#### EXERCISE:
From the data below, retype exactly the lines starting with the one that contains "to 323, 413" and ending with the one that contains "russet 93, 303", both included.
BEGIN
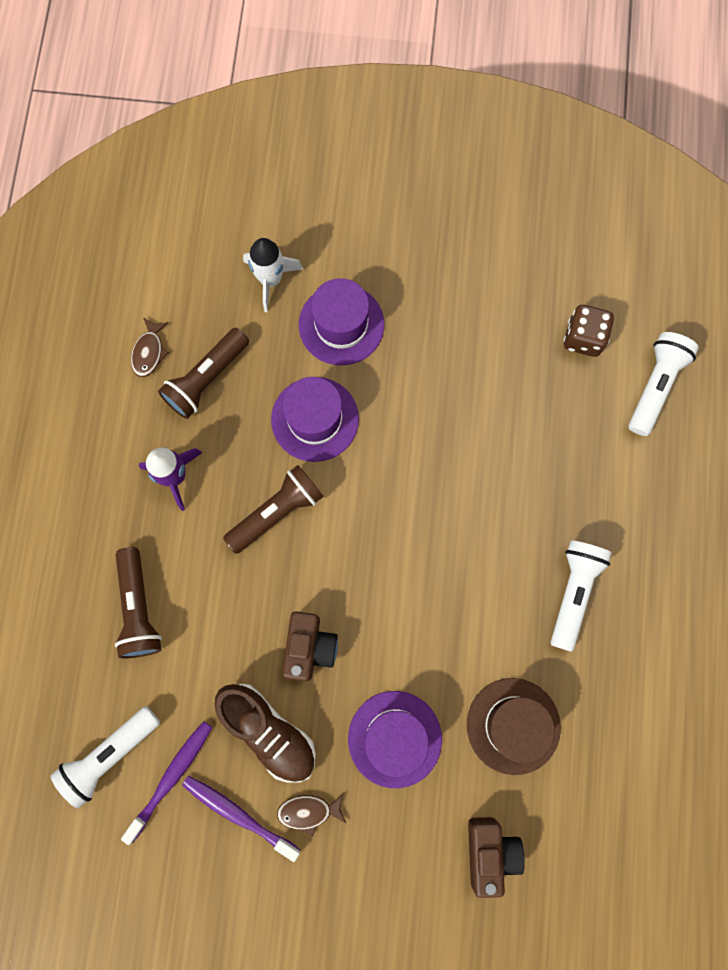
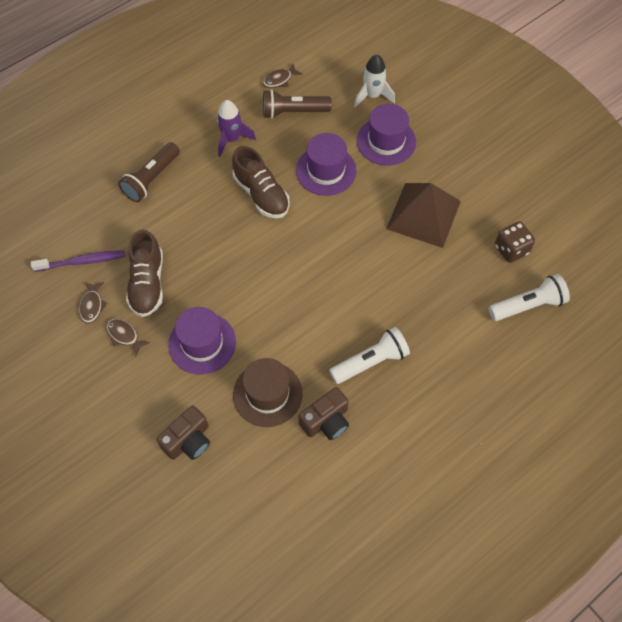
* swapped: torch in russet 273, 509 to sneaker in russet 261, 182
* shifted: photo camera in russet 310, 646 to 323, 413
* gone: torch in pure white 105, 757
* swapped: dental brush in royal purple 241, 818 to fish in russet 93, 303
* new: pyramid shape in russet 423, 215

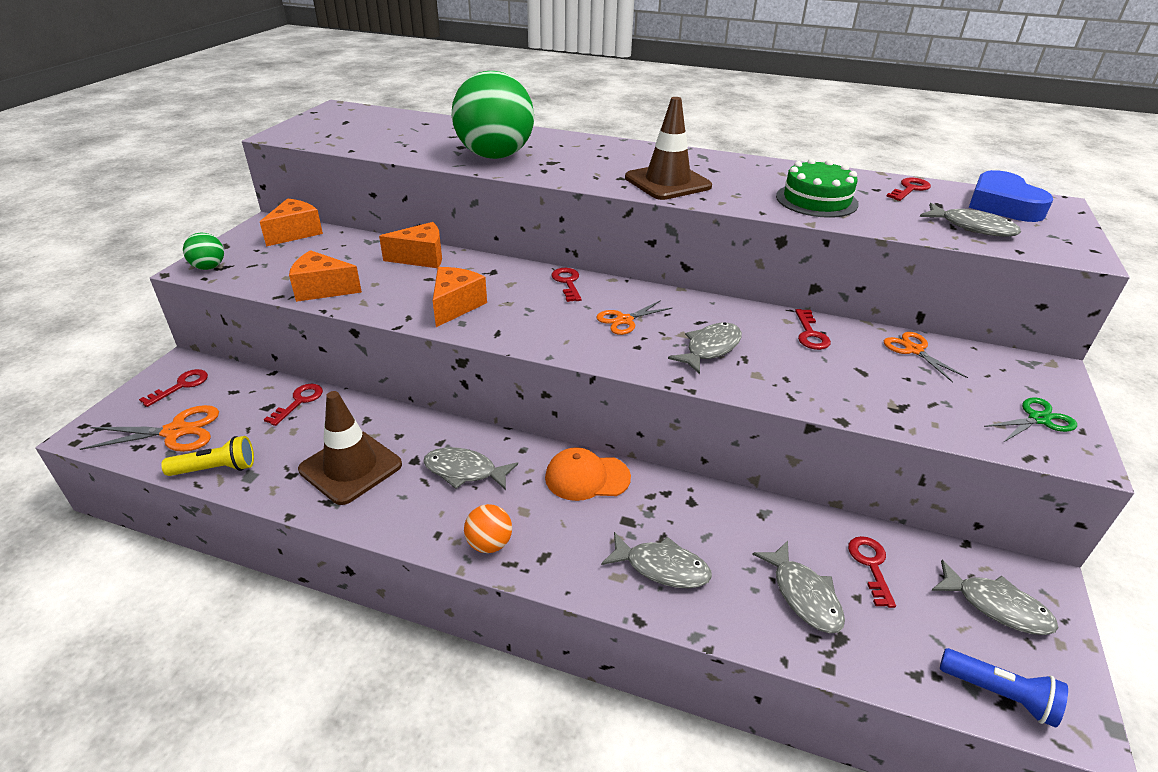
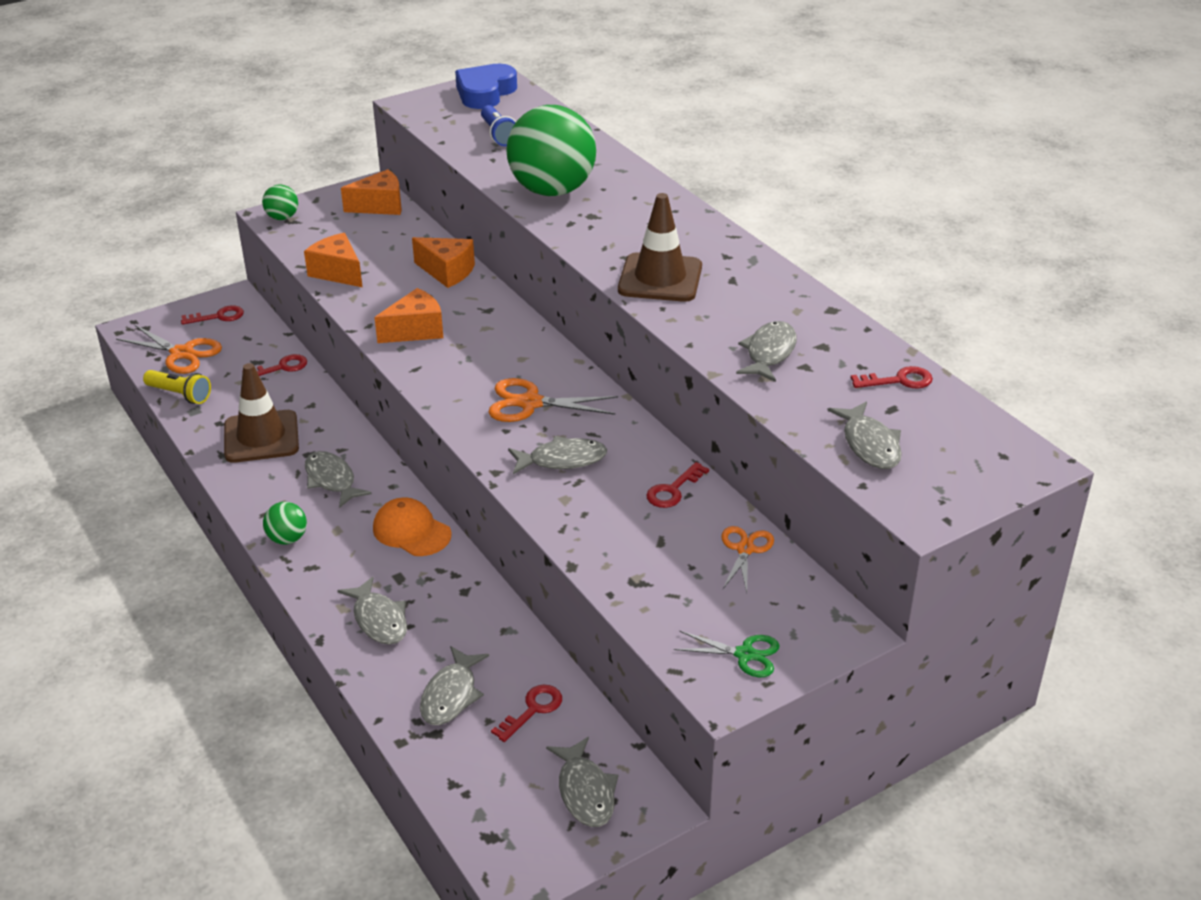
* swapped: layer cake in emerald 817, 188 to fish in grey 766, 351
* shifted: heart in cobalt 1011, 196 to 486, 86
* gone: latchkey in crimson 566, 285
* scaled: scissors in orange 635, 317 = 553, 400 x1.51
* repainted: play ball in orange 488, 528 to play ball in emerald 285, 523
* shifted: torch in cobalt 1004, 688 to 498, 125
END
#### ANSWER SECTION:
* shifted: photo camera in russet 310, 646 to 323, 413
* gone: torch in pure white 105, 757
* swapped: dental brush in royal purple 241, 818 to fish in russet 93, 303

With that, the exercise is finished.